Entries shown section start
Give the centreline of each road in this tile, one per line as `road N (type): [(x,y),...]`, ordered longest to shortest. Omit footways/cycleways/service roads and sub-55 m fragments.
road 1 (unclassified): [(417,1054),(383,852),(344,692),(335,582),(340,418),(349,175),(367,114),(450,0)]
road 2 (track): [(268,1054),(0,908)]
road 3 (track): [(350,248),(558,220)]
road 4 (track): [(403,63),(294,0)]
Entries shown section end
### What the task asks
Your answer should contain every entry, transcribed exactly.

### Expected answer
Give the centreline of each road in this tile, one per line as `road N (type): [(x,y),...]`, ordered longest to shortest. Omit footways/cycleways/service roads and sub-55 m fragments.
road 1 (unclassified): [(417,1054),(383,852),(344,692),(335,582),(340,418),(349,175),(367,114),(450,0)]
road 2 (track): [(268,1054),(0,908)]
road 3 (track): [(350,248),(558,220)]
road 4 (track): [(403,63),(294,0)]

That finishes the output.